DIRECTION:
Extract every line of the records that contains the string "time", matching uppercase and lowercase exactly.

DATASET RECORDS:
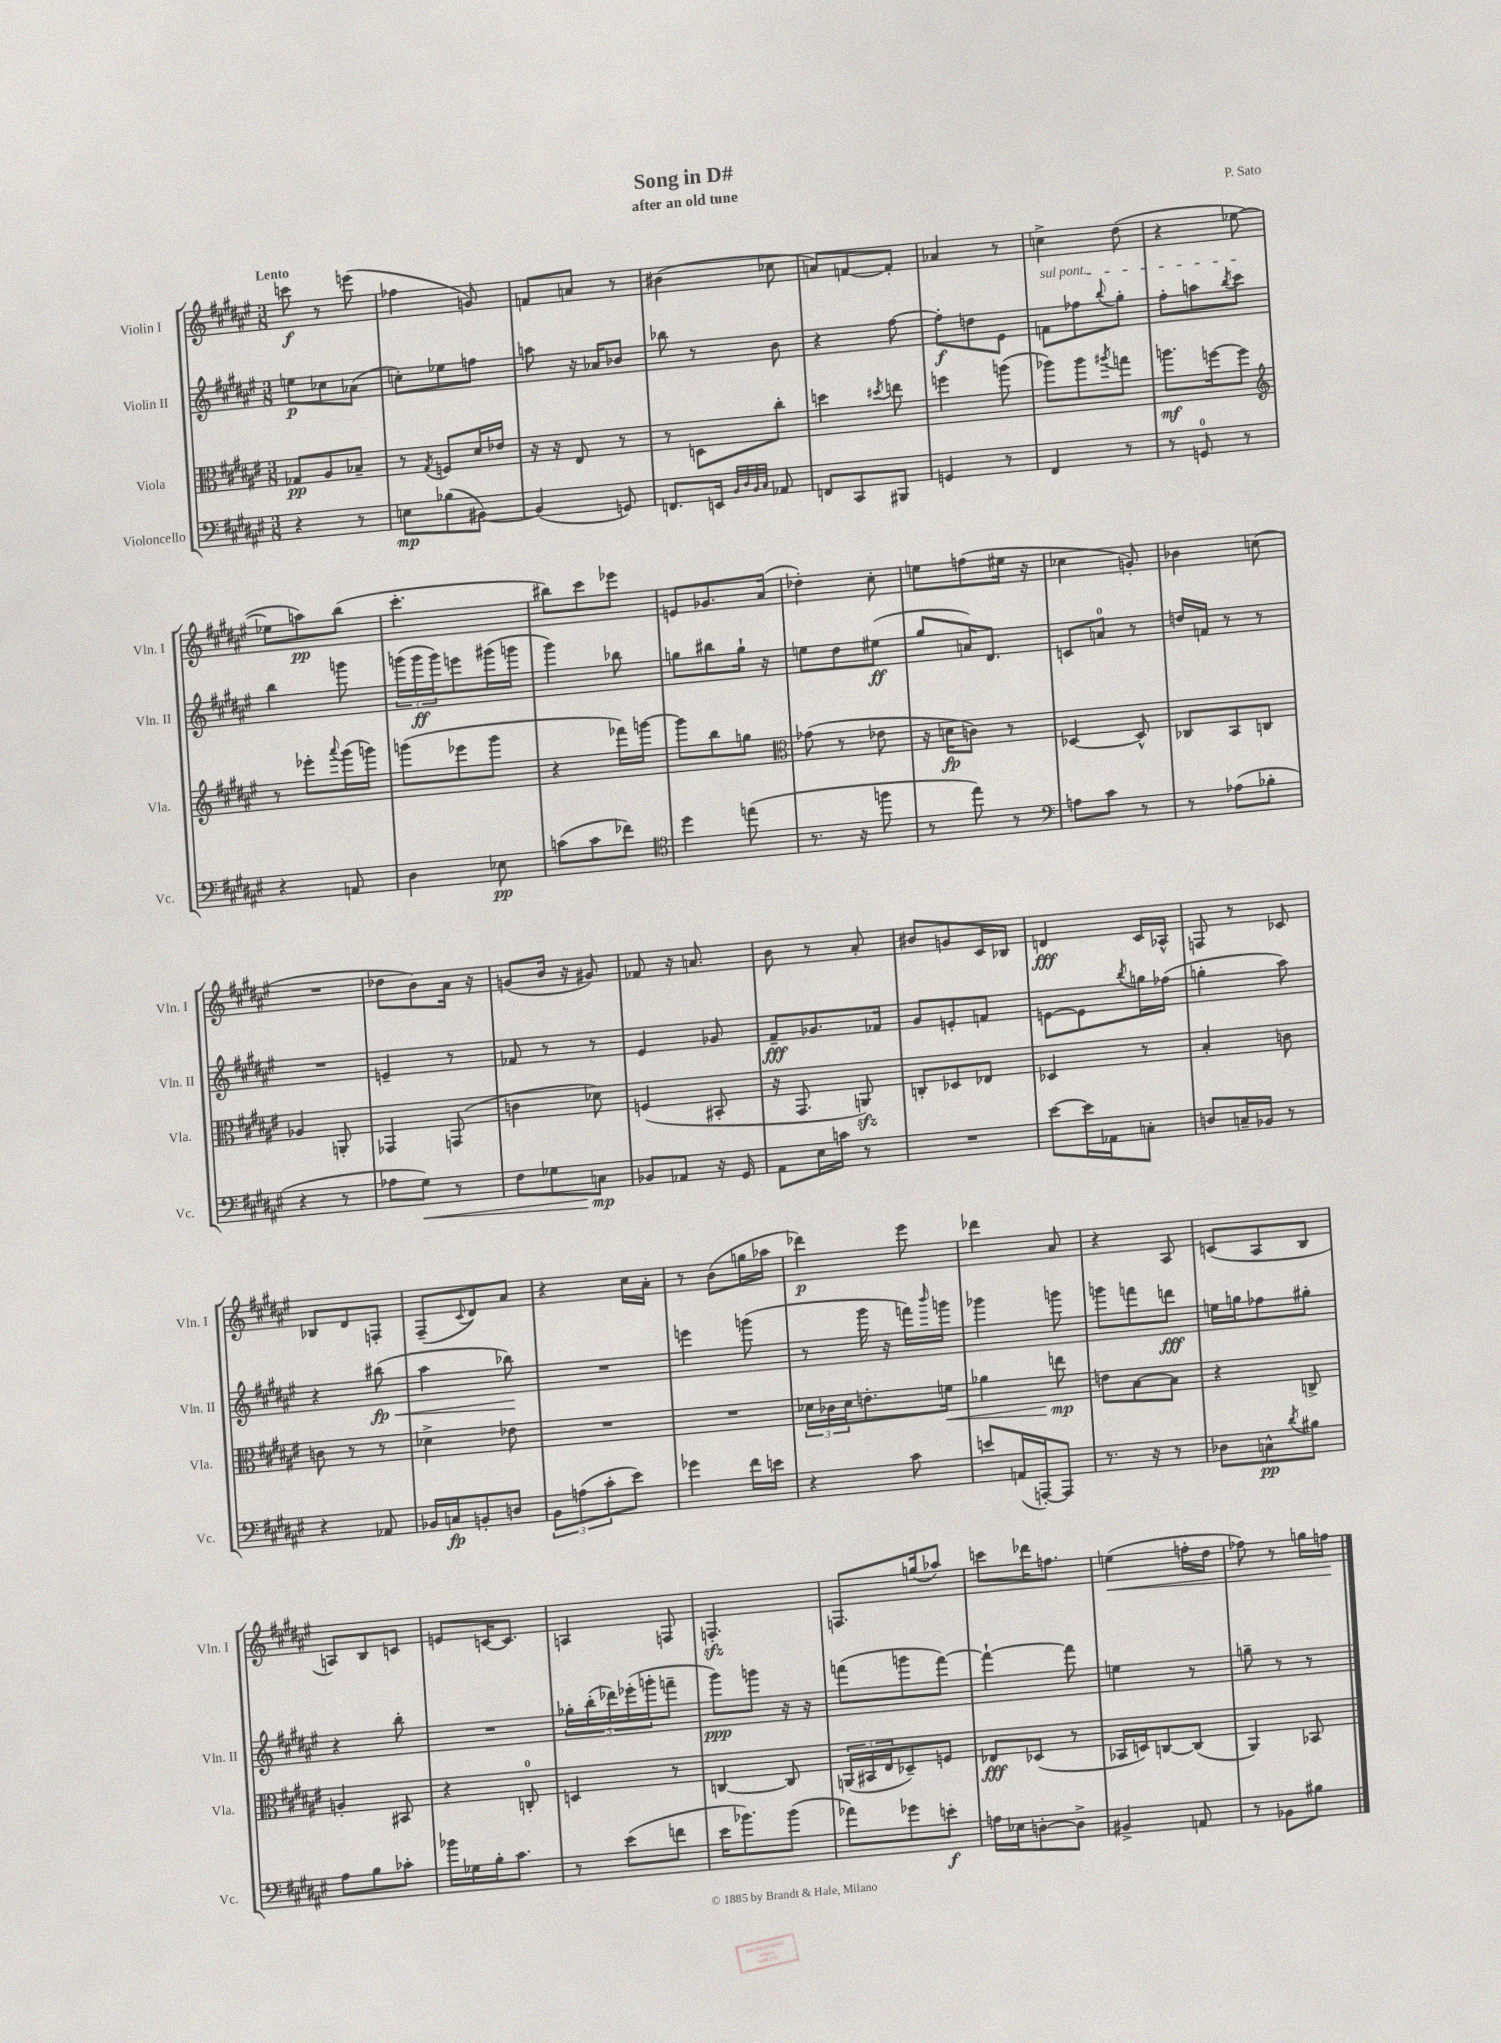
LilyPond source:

\header { title = "Song in D#" composer = "P. Sato" subtitle = "after an old tune" }
<<
\new StaffGroup <<
\new Staff = "s0" \with { instrumentName = "Violin I" shortInstrumentName = "Vln. I" } {
    \clef treble \key fis \major \numericTimeSignature \time 3/8 \tempo "Lento"
    c'''8\f r8 e'''8( |
    fes''4 g'8) |
    f'8 a'8 r8 |
    bis'4( ces''8 |
    a'8) f'8~ f'8-. |
    aes'4 r8 |
    c''4-> dis''8( |
    r4 ees''8~ |
    ees''8 a''8\pp) b''8( |
    cis'''4.-. |
    bis''8) cis'''8 ees'''8 |
    e'8 ges'8. ais'16( |
    des''4-.) cis''8-. |
    e''8 f''8( eis''16 r16 |
    ces''4 g'8-.) |
    bes'4 c''8( |
    R4. |
    des''8 b'8) ais'16 r16 |
    g'8( b'16 r16 gis'8) |
    fes'8 r16 a'8. |
    b'8 r8 ais'8-. |
    bis'8 g'8 cis'16 bes16 |
    d'4\fff cis'16 aes16-^ |
    f8 r8 ces'8 |
    bes8 dis'8 f8-. |
    fis8--( \appoggiatura { cis'8 } dis'8) ais'8 |
    r4 cis''16 ais'16-. |
    r8 b'8( g''16 aes''16 |
    des'''4\p) eis'''8 |
    des'''4 ais'8 |
    r4 ais8 |
    c'8( ais8 b8 |
    a8) b8 c'8 |
    e'8 c'16~ c'8. |
    a4 f8 |
    f4.-.\sfz |
    f8. g''16( aes''8) |
    c'''8 des'''16 f''8. |
    e''4\<( f''16-. dis''16 |
    fes''8) r8 g''16 f''16\! \bar "|." |
}
\new Staff = "s1" \with { instrumentName = "Violin II" shortInstrumentName = "Vln. II" } {
    \clef treble \key fis \major \numericTimeSignature \time 3/8
    e''8\p ces''8 aes'8( |
    c''8-.) ees''8 f''8 |
    a''8 r16 aes'16 bes'8 |
    bes''8 r8 b'8 |
    r4 fis''8~ |
    fis''8-.\f d''8 eis'8 |
    \once \override TextSpanner.bound-details.left.text = \markup { \italic "sul pont." } f'8\startTextSpan fes''8 \appoggiatura { b''8 } gis''8-. |
    fis''8-. a''8 \acciaccatura { b''8 } cis'''8\stopTextSpan |
    b''4 g'''8 |
    \tuplet 3/2 { g'''16( g'''16\ff g'''16) } e'''8 gis'''16( g'''16 |
    gis'''4) bes''8 |
    g''8 bis''8 g''16-! r16 |
    e''8 dis''8 eis''8\ff( |
    gis''8 a'16) dis'8. |
    c'8 a'8-0 r8 |
    d''16 f'16 r8 r8 |
    R4. |
    e'4-- r8 |
    fes'8 r8 r8 |
    eis'4 ges'8 |
    fis'8--\fff ges'8. fes'16 |
    gis'8 e'8-. f'8 |
    e'8~ e'8 \acciaccatura { b''8 } g''16 fes''16( |
    g''4-. ais''8) |
    r4 bis''8\fp\<( |
    ais''4 bes''8\!) |
    R4. |
    e'''4 g'''8( |
    r8 gis'''16 r16 f'''16) \grace { b'''16 } g'''16 |
    ges'''4 g'''8 |
    g'''8 f'''8 d'''8\fff |
    e''16 g''16 fes''8 gis''8-. |
    r4 b''8-. |
    R4. |
    \tuplet 5/4 { ges''16-. b''16-.( des'''16) ees'''16-.( g'''16-. } f'''8-- |
    gis'''8\ppp) g'''8 r16 r16 |
    f'''8( g'''8 f'''8~) |
    f'''4~-! f'''8 |
    e''4 r8 |
    g''8-- r8 r8 \bar "|." |
}
\new Staff = "s2" \with { instrumentName = "Viola" shortInstrumentName = "Vla." } {
    \clef alto \key fis \major \numericTimeSignature \time 3/8
    ges8\pp ais8 bes8-- |
    r8 \acciaccatura { gis8 } f8 dis'16 ees'16 |
    r16 r16 eis8 r8 |
    r8 d8 cis''8-. |
    d''4 \acciaccatura { dis''8 } e''8 |
    f''4 a''8( |
    aes''8) aes''8 \acciaccatura { ais''8 } g''8 |
    a''8.\mf f''16~ f''8 |
    \clef treble r8 ees'''8-. \appoggiatura { ais'''8 } gis'''16( g'''16) |
    g'''8( ees'''8 g'''8 |
    r4 fes'''16) g'''16~ |
    g'''8 b''8 g''8 |
    \clef alto ges'8( r8 ees'8 |
    r16 d'16\fp c'8) r8 |
    des4~ des8-^ |
    ces8 b,8 c8 |
    aes4 a,8-. |
    ges,4 g,8( |
    c'4 des'8) |
    f4( bis,8-. |
    r16 gis,8. a,8\sfz) |
    c8-. des8 ees8 |
    des4 r8 |
    b4-. c'8 |
    c'8 r8 r8 |
    des'4-> ees'8 |
    R4. |
    R4. |
    \tuplet 3/2 { des'16 ces'16 des'16 } e'8.-. f'16\< |
    aes'4 e''8\mp\! |
    e'8 b8~ b8 |
    r4 c8-> |
    a4-. bis,8 |
    r4 c8-0-. |
    d4 r8 |
    c4~ c8 |
    \tuplet 3/2 { a,16( bis,16 eis16 } des8--) f8 |
    ees8\fff des8( r8 |
    bes,16 d16) c8~ c8( |
    ais,4) bes,8 \bar "|." |
}
\new Staff = "s3" \with { instrumentName = "Violoncello" shortInstrumentName = "Vc." } {
    \clef bass \key fis \major \numericTimeSignature \time 3/8
    r4 r8 |
    e8\mp bes8( bis,8~) |
    bis,4( g,8) |
    f,8. e,16 \grace { b,32 dis32 b,32 cis32 } aes,8 |
    f,8 cis,8 bis,,8 |
    g,4 r8 |
    fis,4 r8 |
    r8 g,8-0 r8 |
    r4 a,8 |
    dis4 ees8\pp |
    c'8( c'8 fes'8) |
    \clef tenor dis''4 e''8( |
    r8. r16 f''8 |
    r8 eis''8) r8 |
    \clef bass a8 cis'8 r8 |
    r8 aes8( bes8-. |
    r4 r8 |
    aes8 gis8\<) r8 |
    fis8 ges8 c8\mp\! |
    bes,8 aes,8 r16 gis,16 |
    ais,8 eis16 c'16 r8 |
    R4. |
    eis'8~ eis'16 aes,16 c8-. |
    d8 c16-- bes,16 r8 |
    r4 aes,8 |
    bes,16 c16\fp b,8-. d8 |
    \tuplet 3/2 { b,8 a8( cis'8-. } eis'8) |
    ges'4 fis'16 e'16 |
    r4 cis'8 |
    e'8 a,16( a,,16~-.) a,,8 |
    r8. r16 r8 |
    des8 c8-^\pp \acciaccatura { dis'8 } bis8 |
    ais8 b8 ces'8-. |
    bes'16 ges16 b16-. cis'8. |
    r8 eis'8( f'8 |
    eis'16 bes'8.) bes'8( |
    aes'8) ges'8 e'8-.\f |
    a16 ees16 d8~-. d8-> |
    bis,4-> a,8 |
    r8 bes,8 bis8 \bar "|." |
}
>>
>>
\layout { \context { \Score \remove "Bar_number_engraver" } }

REPLY:
    \clef treble \key fis \major \numericTimeSignature \time 3/8 \tempo "Lento"
    \clef treble \key fis \major \numericTimeSignature \time 3/8
    \clef alto \key fis \major \numericTimeSignature \time 3/8
    \clef bass \key fis \major \numericTimeSignature \time 3/8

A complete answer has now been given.